START Exercise data

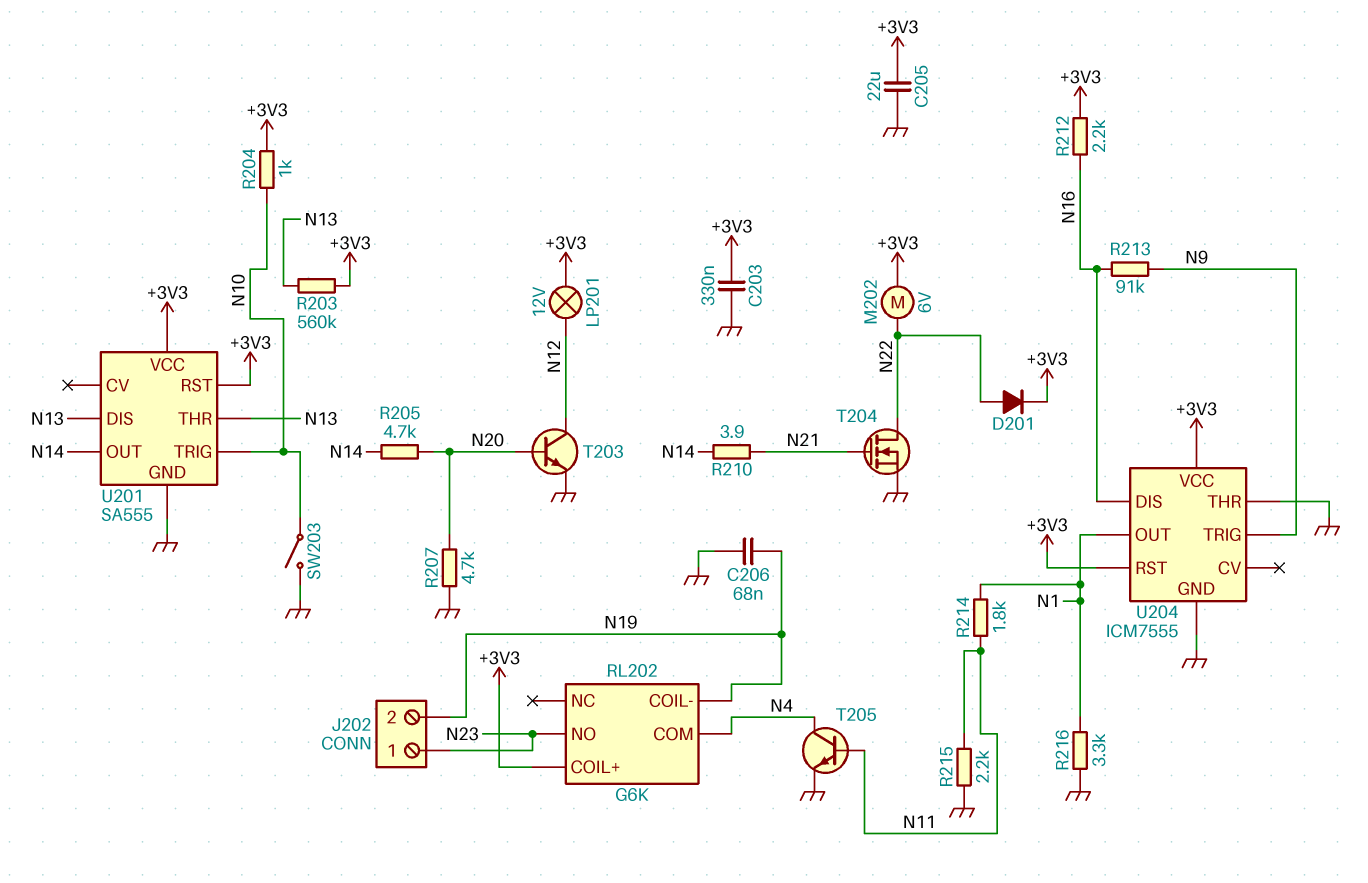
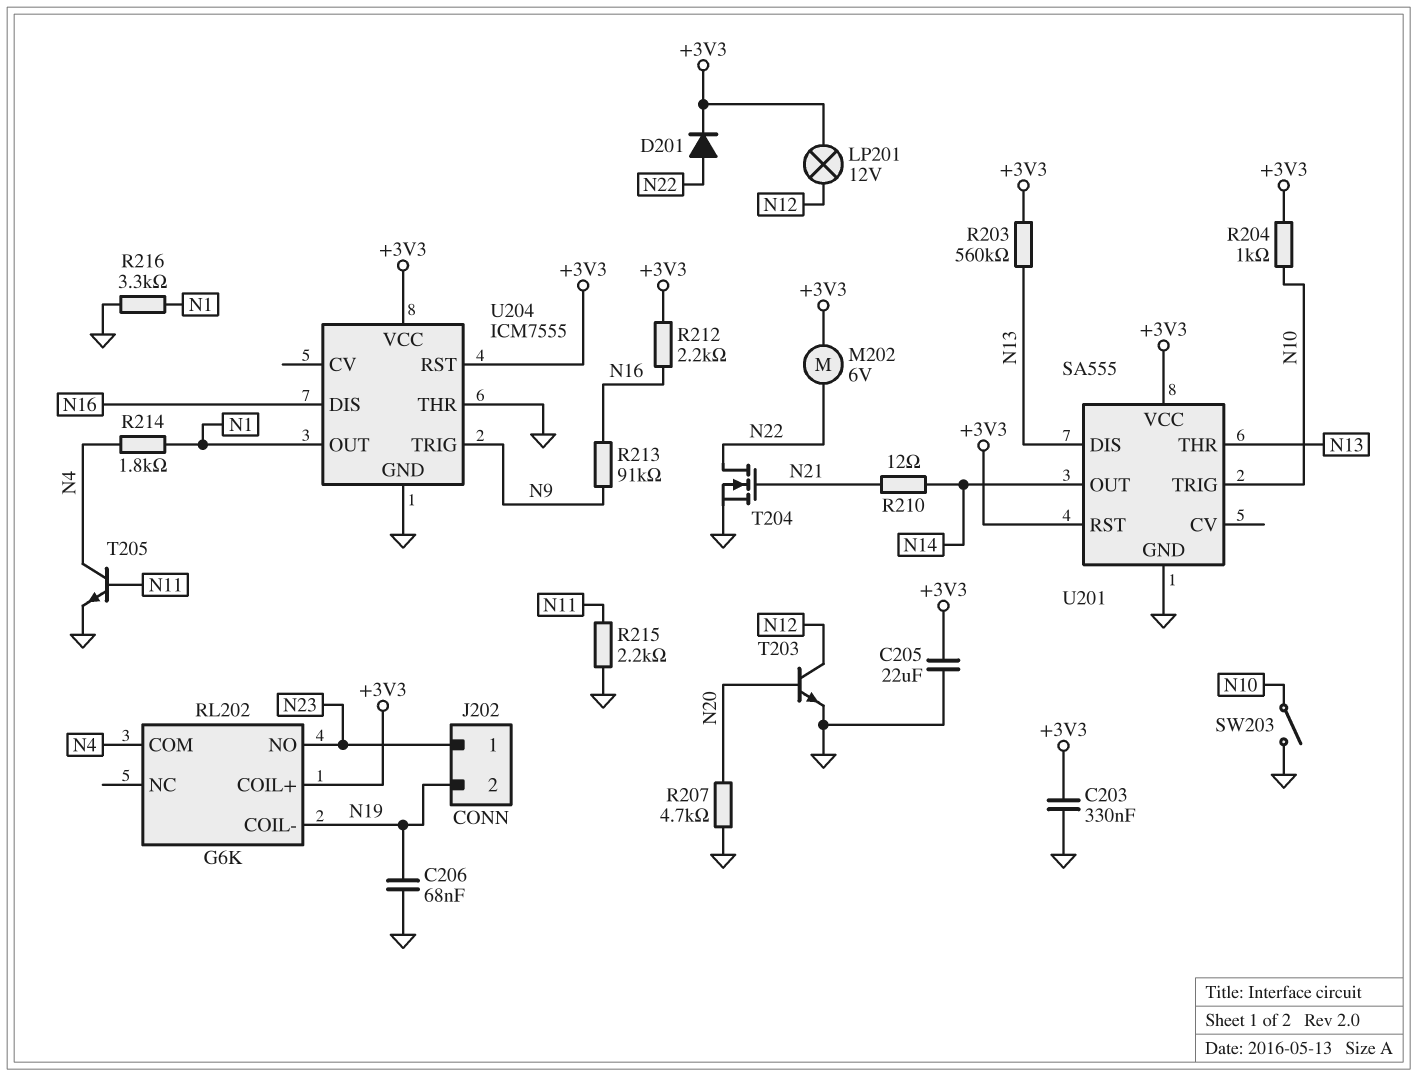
R205: 4.7k (N14, N20) -> none
R210: 3.9 (N14, N21) -> 12 (N14, N21)
R214: 1.8k (N1, N11) -> 1.8k (N1, N4)

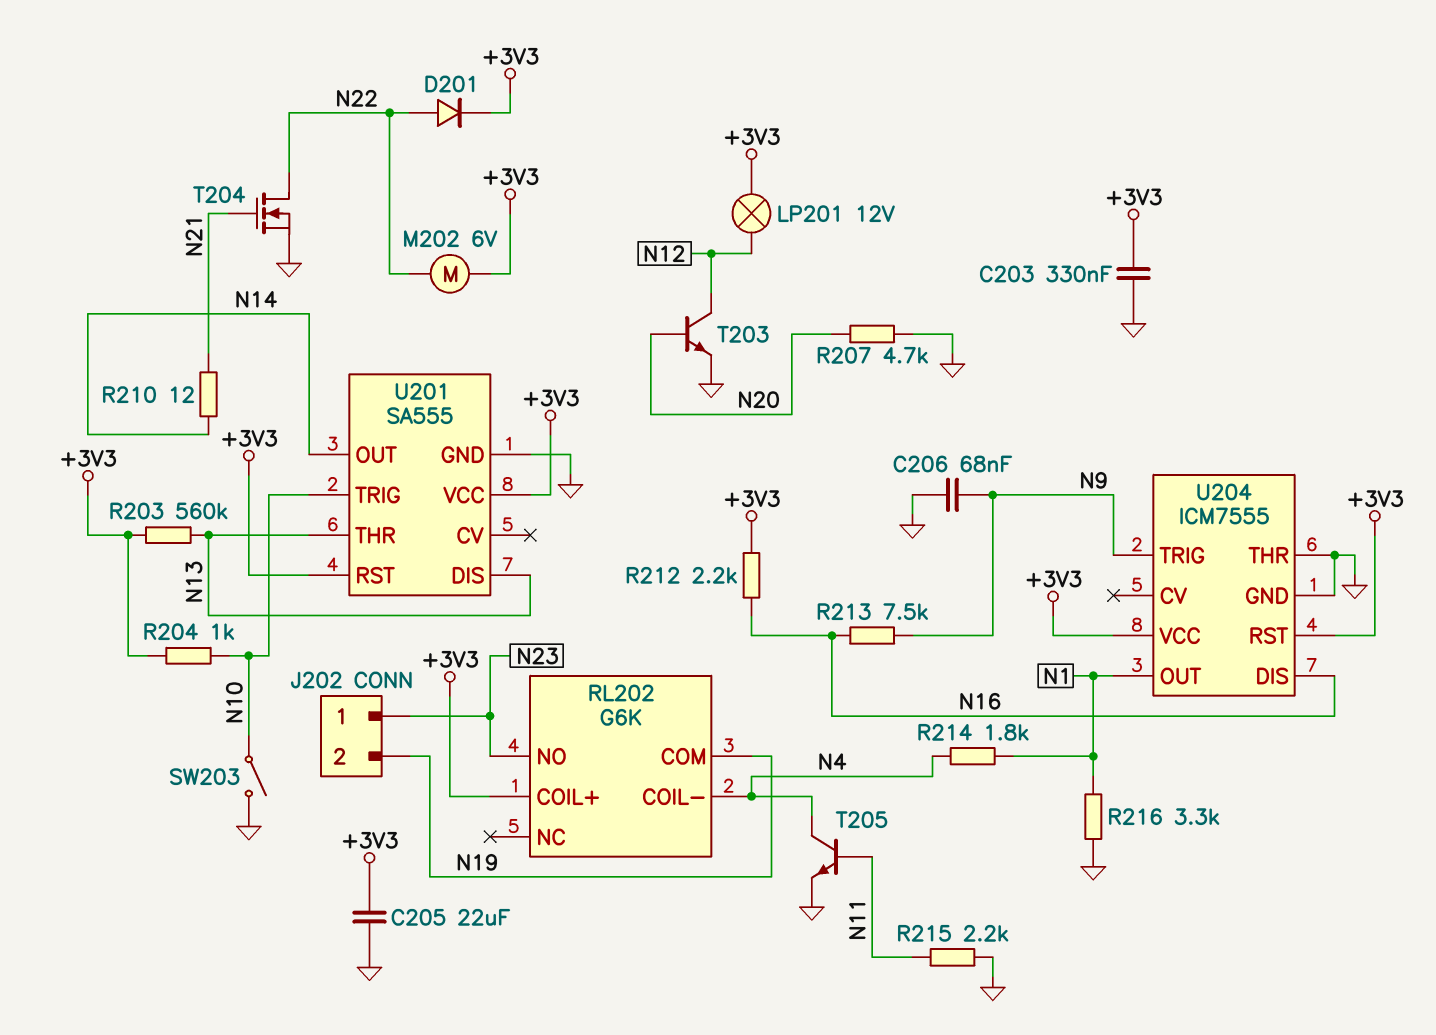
C206: 68nF (GND, N19) -> 68nF (GND, N9)
R213: 91k (N9, N16) -> 7.5k (N9, N16)
RL202 pin COIL-: N19 -> N4
RL202 pin COM: N4 -> N19

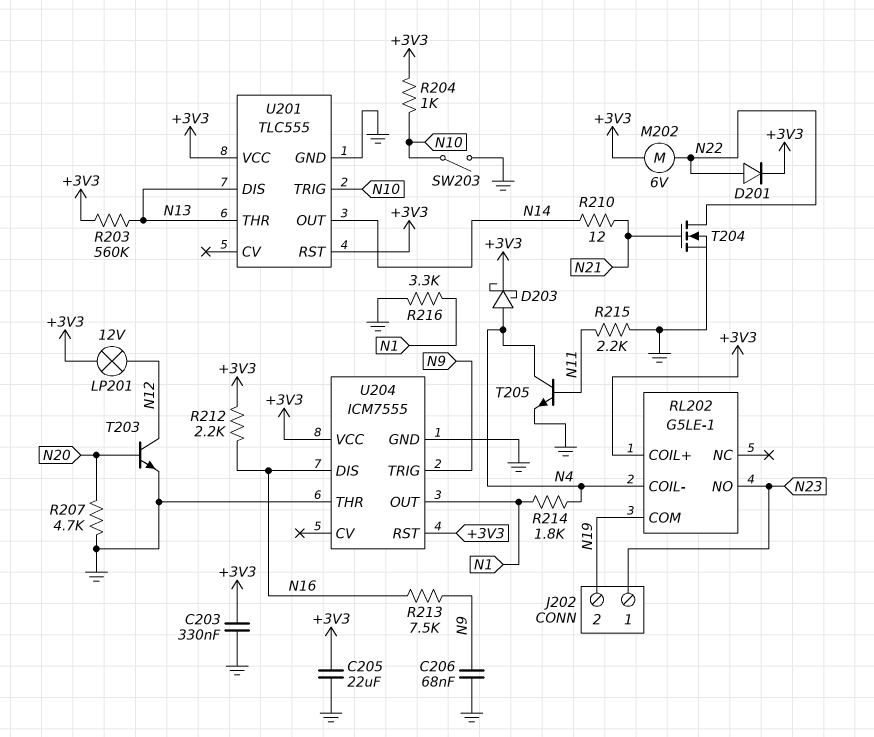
D203: none -> schottky (A N4, K +3V3)
RL202: G6K -> G5LE-1
U201: SA555 -> TLC555

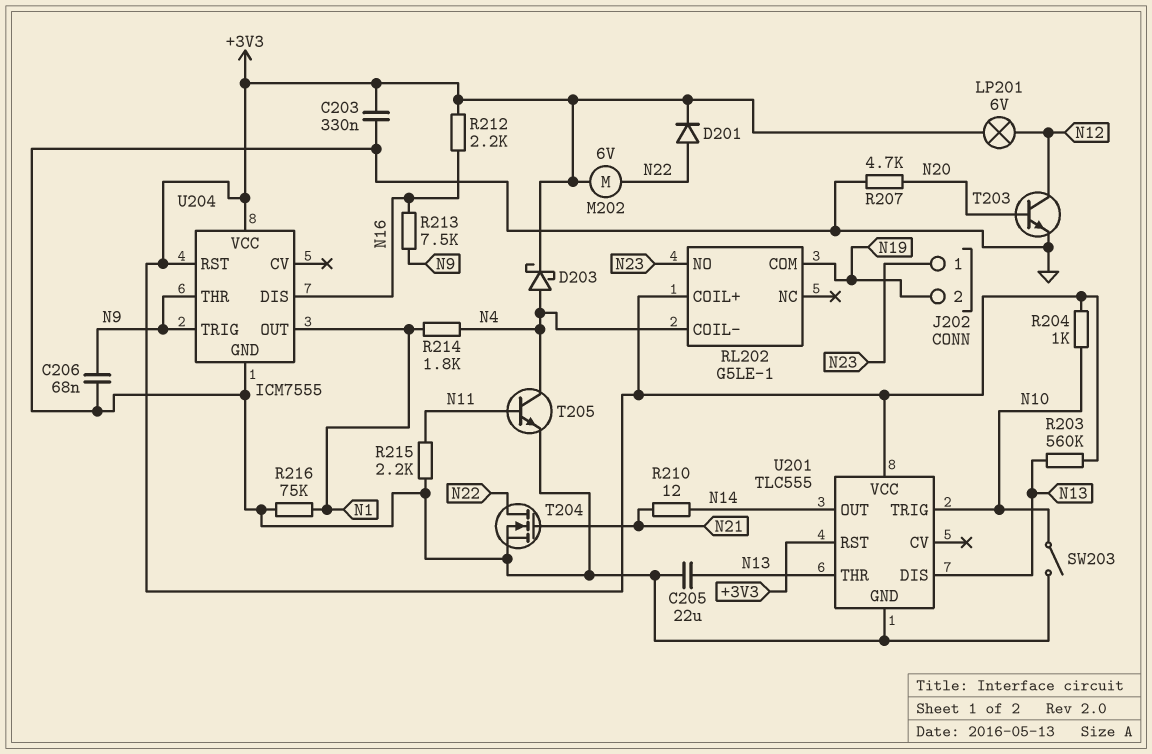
C205: 22uF (+3V3, GND) -> 22uF (GND, N13)
LP201: lamp 12V (+3V3, N12) -> lamp 6V (+3V3, N12)
R216: 3.3k (GND, N1) -> 75k (GND, N1)
U204 pin THR: GND -> N9

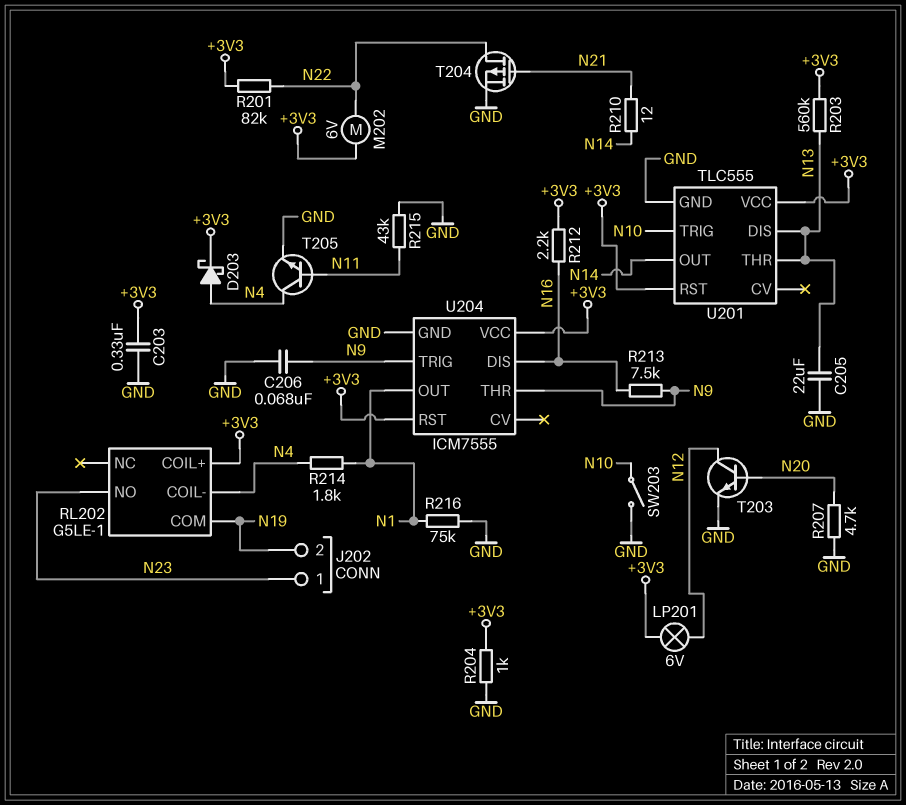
D201: diode (A N22, K +3V3) -> none
R201: none -> 82k (+3V3, N22)
R204: 1k (+3V3, N10) -> 1k (+3V3, GND)
R215: 2.2k (GND, N11) -> 43k (GND, N11)
T204: NMOS (G N21, D N22, S GND) -> PMOS (G N21, D N22, S GND)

END Exercise data

### Work order
Print every line above exactly. Leave the pictures out.

### Reply
R205: 4.7k (N14, N20) -> none
R210: 3.9 (N14, N21) -> 12 (N14, N21)
R214: 1.8k (N1, N11) -> 1.8k (N1, N4)

C206: 68nF (GND, N19) -> 68nF (GND, N9)
R213: 91k (N9, N16) -> 7.5k (N9, N16)
RL202 pin COIL-: N19 -> N4
RL202 pin COM: N4 -> N19

D203: none -> schottky (A N4, K +3V3)
RL202: G6K -> G5LE-1
U201: SA555 -> TLC555

C205: 22uF (+3V3, GND) -> 22uF (GND, N13)
LP201: lamp 12V (+3V3, N12) -> lamp 6V (+3V3, N12)
R216: 3.3k (GND, N1) -> 75k (GND, N1)
U204 pin THR: GND -> N9

D201: diode (A N22, K +3V3) -> none
R201: none -> 82k (+3V3, N22)
R204: 1k (+3V3, N10) -> 1k (+3V3, GND)
R215: 2.2k (GND, N11) -> 43k (GND, N11)
T204: NMOS (G N21, D N22, S GND) -> PMOS (G N21, D N22, S GND)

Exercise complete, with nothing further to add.